Problem: Tally the lines of the listing below in which the string "degrees" occurs, and give the tally alone.

Dataset content:

=== Begin Enclosure ===

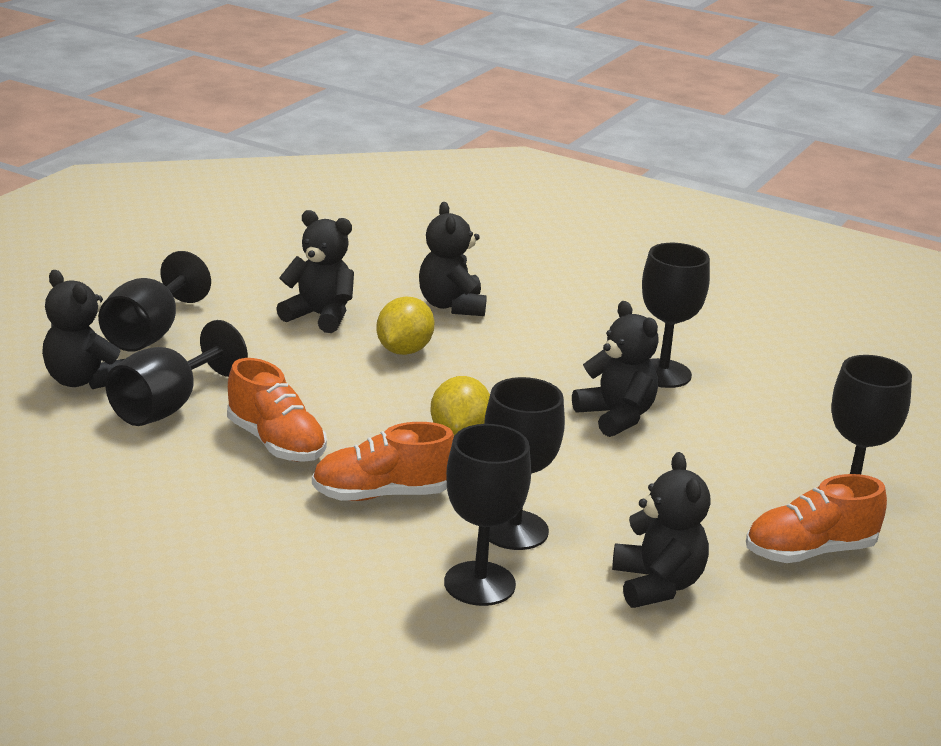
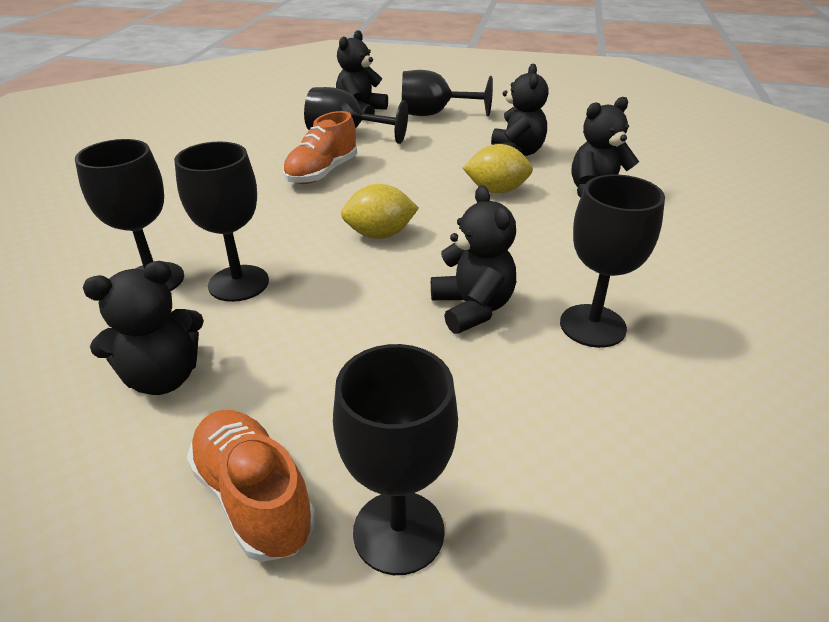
camera: 75 degrees right, 10 degrees up
(382, 494) = (271, 219): orange shoe -> none
(616, 417) = (472, 308): black teddy bear -> black teddy bear turned 60 degrees counterclockwise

=== End Enclosure ===

Output for this exercise: 2